BEGIN Material for this exercise

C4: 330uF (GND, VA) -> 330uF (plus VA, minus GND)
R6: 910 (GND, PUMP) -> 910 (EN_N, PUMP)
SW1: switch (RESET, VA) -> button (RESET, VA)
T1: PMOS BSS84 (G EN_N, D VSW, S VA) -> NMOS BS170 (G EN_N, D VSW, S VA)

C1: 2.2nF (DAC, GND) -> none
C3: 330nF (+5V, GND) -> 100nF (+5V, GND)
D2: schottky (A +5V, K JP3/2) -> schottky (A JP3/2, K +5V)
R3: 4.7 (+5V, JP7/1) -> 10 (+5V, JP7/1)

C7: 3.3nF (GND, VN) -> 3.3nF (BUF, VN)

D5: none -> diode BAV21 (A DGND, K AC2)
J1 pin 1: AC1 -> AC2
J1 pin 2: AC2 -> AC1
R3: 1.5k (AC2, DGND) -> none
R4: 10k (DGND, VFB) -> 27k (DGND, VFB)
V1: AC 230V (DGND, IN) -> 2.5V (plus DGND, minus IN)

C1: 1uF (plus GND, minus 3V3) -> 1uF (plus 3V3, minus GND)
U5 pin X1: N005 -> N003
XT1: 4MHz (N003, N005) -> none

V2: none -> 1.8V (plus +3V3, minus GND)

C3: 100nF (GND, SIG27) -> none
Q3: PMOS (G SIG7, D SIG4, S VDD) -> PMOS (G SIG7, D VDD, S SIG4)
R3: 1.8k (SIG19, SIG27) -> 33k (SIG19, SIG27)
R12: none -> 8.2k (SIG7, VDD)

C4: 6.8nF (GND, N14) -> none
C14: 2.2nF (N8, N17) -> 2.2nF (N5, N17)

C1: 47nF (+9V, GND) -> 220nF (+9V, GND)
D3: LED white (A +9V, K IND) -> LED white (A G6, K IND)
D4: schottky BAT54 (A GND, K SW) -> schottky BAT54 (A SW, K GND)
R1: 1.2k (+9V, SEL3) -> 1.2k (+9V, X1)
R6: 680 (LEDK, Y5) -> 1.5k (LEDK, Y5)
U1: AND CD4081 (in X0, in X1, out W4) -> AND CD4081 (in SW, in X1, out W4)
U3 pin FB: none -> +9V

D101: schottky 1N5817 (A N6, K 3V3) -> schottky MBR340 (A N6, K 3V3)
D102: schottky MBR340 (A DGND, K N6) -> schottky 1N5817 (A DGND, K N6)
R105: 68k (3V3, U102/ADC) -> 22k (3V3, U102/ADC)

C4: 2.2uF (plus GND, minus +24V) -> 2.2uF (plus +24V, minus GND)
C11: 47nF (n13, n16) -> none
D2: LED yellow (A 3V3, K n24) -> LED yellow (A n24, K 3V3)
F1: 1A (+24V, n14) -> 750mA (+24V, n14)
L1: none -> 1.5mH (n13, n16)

END Material for this exercise

Instructions for the task
Everything above from the line containing "C7: 3.3nF (GND, VN) -> 3.3nF (BUF, VN)" down to the line containing "C3: 100nF (GND, SIG27) -> none" should be copied exactly, both end lines included, and nothing else.

Task answer
C7: 3.3nF (GND, VN) -> 3.3nF (BUF, VN)

D5: none -> diode BAV21 (A DGND, K AC2)
J1 pin 1: AC1 -> AC2
J1 pin 2: AC2 -> AC1
R3: 1.5k (AC2, DGND) -> none
R4: 10k (DGND, VFB) -> 27k (DGND, VFB)
V1: AC 230V (DGND, IN) -> 2.5V (plus DGND, minus IN)

C1: 1uF (plus GND, minus 3V3) -> 1uF (plus 3V3, minus GND)
U5 pin X1: N005 -> N003
XT1: 4MHz (N003, N005) -> none

V2: none -> 1.8V (plus +3V3, minus GND)

C3: 100nF (GND, SIG27) -> none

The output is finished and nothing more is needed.